• **EXERCISE AIM**:
Search the material below for the string "grey" and copy each line where it appears.

[[ RECORDS FOR THE TASK, beginning ]]

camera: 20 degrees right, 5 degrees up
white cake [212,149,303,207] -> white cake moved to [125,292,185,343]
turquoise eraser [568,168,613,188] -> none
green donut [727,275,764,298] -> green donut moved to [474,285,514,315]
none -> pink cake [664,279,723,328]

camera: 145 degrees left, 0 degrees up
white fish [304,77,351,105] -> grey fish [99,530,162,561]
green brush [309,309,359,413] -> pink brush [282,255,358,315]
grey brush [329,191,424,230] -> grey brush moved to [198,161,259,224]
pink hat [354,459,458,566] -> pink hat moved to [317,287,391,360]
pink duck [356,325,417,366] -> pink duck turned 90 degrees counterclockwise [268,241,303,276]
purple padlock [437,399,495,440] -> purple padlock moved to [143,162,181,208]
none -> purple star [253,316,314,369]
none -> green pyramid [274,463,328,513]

[[ RECORDS FOR THE TASK, end ]]
[[ RECORDS FOR THE TASK, beginning ]]

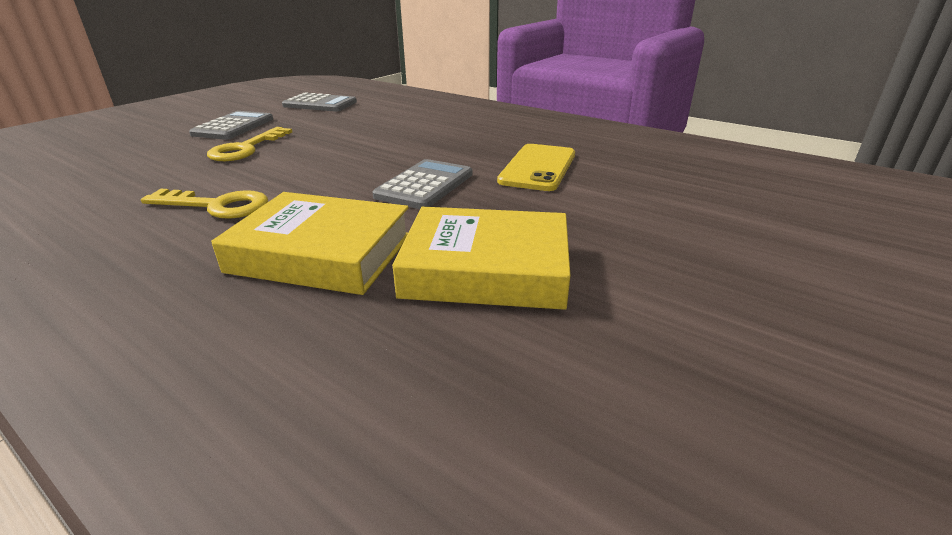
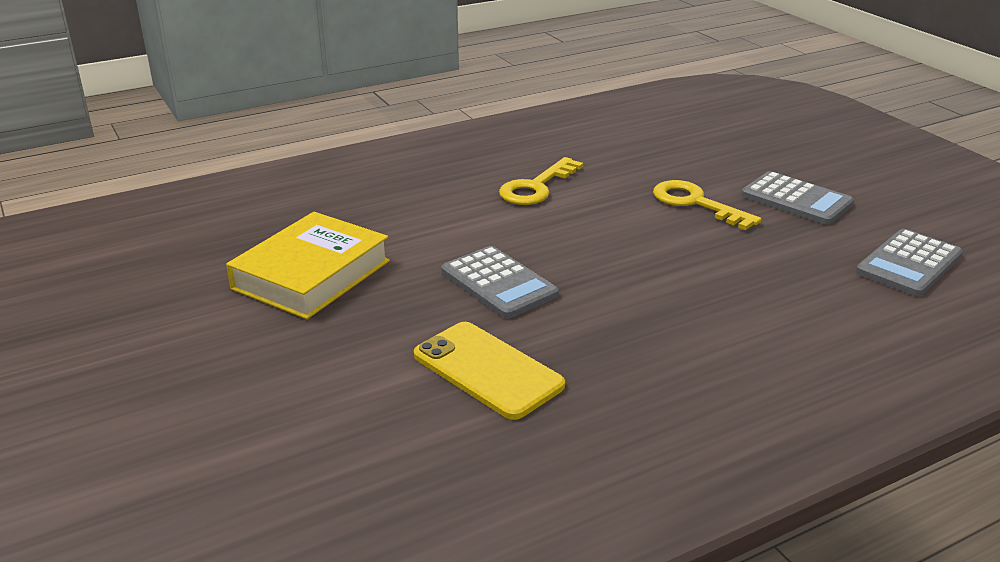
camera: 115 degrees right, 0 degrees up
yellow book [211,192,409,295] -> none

[[ RECORDS FOR THE TASK, end ]]
[[ RECORDS FOR THE TASK, beginning ]]

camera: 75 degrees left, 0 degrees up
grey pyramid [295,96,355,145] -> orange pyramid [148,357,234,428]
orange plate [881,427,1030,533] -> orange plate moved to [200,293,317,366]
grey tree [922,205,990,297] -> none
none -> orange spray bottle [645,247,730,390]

[[ RECORDS FOR THE TASK, end ]]

• **RESULT OF THIS TASK**:
white fish [304,77,351,105] -> grey fish [99,530,162,561]
grey brush [329,191,424,230] -> grey brush moved to [198,161,259,224]
grey pyramid [295,96,355,145] -> orange pyramid [148,357,234,428]
grey tree [922,205,990,297] -> none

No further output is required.